§ **WHAT TO DO**: From the listing below, output only the lines starting at the line that has "camera_right=80 camera_up=20" and ending at the line that has "op=resize; was=marmite [blanc]; in_first=411,112,454,152;", exactly as they appear, ends included.

+--

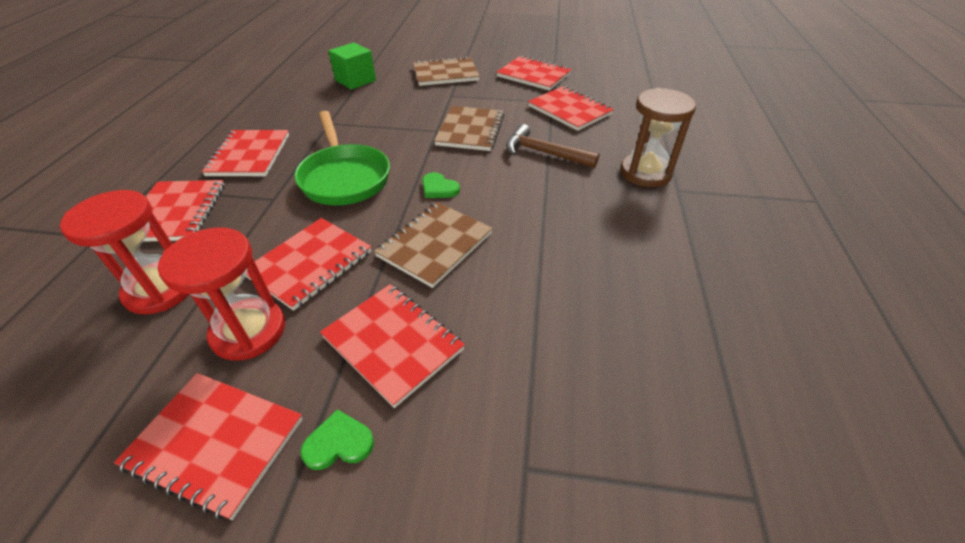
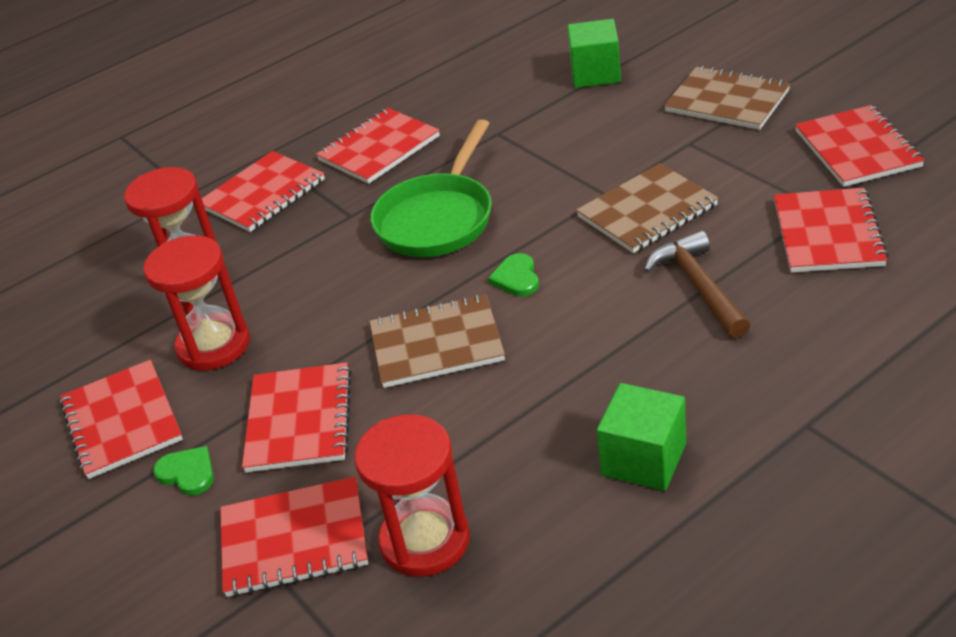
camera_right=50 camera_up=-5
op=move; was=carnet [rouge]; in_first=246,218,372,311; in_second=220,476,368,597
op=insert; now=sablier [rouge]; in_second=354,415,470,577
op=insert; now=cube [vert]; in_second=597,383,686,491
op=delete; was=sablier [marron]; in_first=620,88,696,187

+--

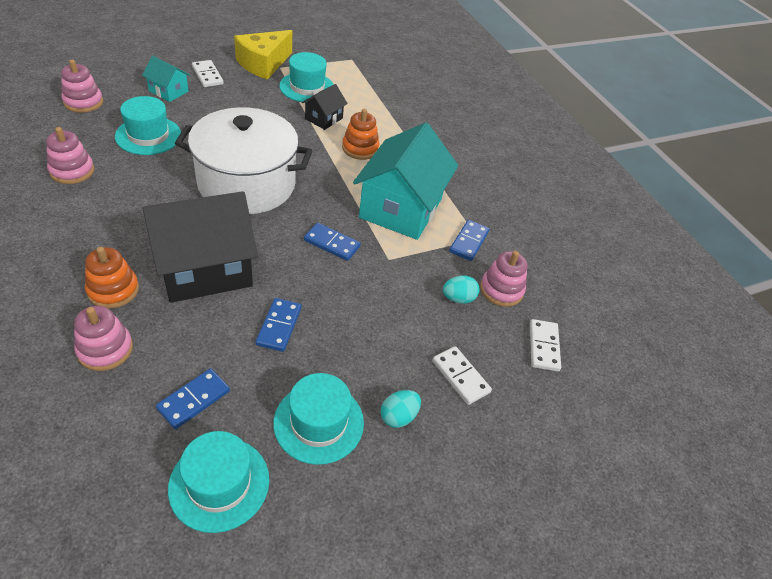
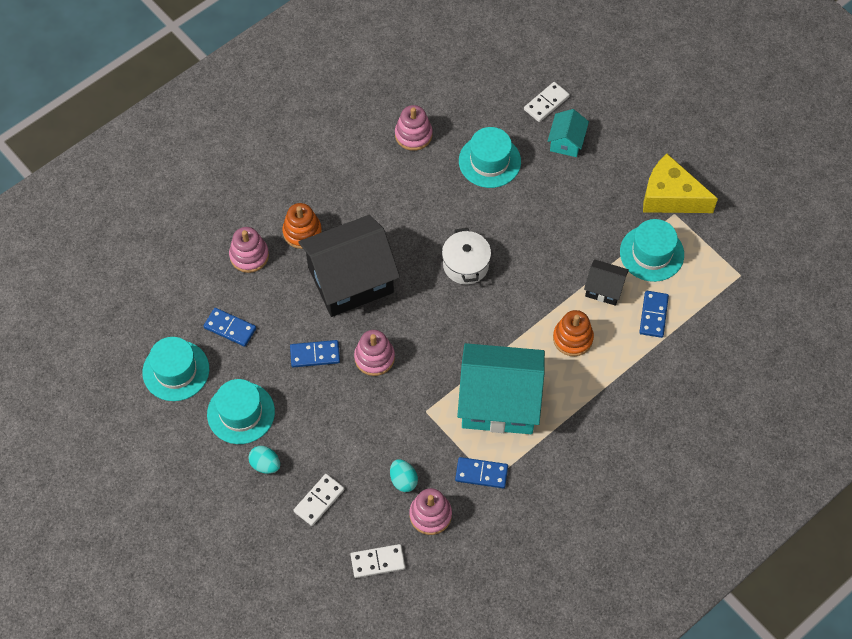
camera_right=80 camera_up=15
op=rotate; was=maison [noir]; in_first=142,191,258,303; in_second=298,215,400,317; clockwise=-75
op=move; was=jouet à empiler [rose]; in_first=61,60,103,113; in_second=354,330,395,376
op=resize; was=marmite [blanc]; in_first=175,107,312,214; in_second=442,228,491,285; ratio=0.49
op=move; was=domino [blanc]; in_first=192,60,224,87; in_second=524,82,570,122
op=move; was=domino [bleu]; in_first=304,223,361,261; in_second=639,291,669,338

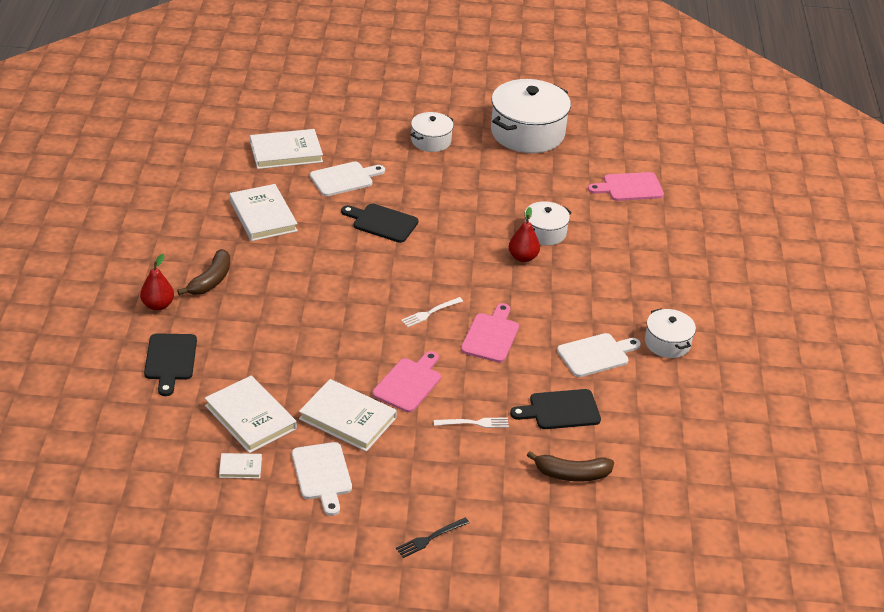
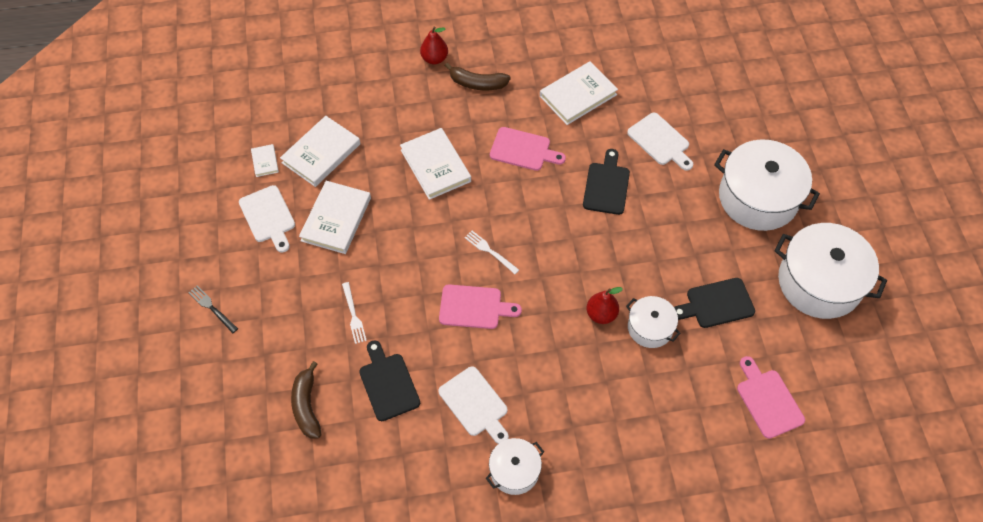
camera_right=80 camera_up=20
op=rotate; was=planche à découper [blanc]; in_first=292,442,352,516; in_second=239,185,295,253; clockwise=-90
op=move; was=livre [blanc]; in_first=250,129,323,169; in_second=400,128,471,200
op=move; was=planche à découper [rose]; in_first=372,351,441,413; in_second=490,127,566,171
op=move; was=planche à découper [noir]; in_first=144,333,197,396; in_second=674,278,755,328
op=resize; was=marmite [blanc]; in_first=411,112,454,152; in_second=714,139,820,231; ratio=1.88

+--

§ **COMPLETED TASK**:
camera_right=80 camera_up=20
op=rotate; was=planche à découper [blanc]; in_first=292,442,352,516; in_second=239,185,295,253; clockwise=-90
op=move; was=livre [blanc]; in_first=250,129,323,169; in_second=400,128,471,200
op=move; was=planche à découper [rose]; in_first=372,351,441,413; in_second=490,127,566,171
op=move; was=planche à découper [noir]; in_first=144,333,197,396; in_second=674,278,755,328
op=resize; was=marmite [blanc]; in_first=411,112,454,152; in_second=714,139,820,231; ratio=1.88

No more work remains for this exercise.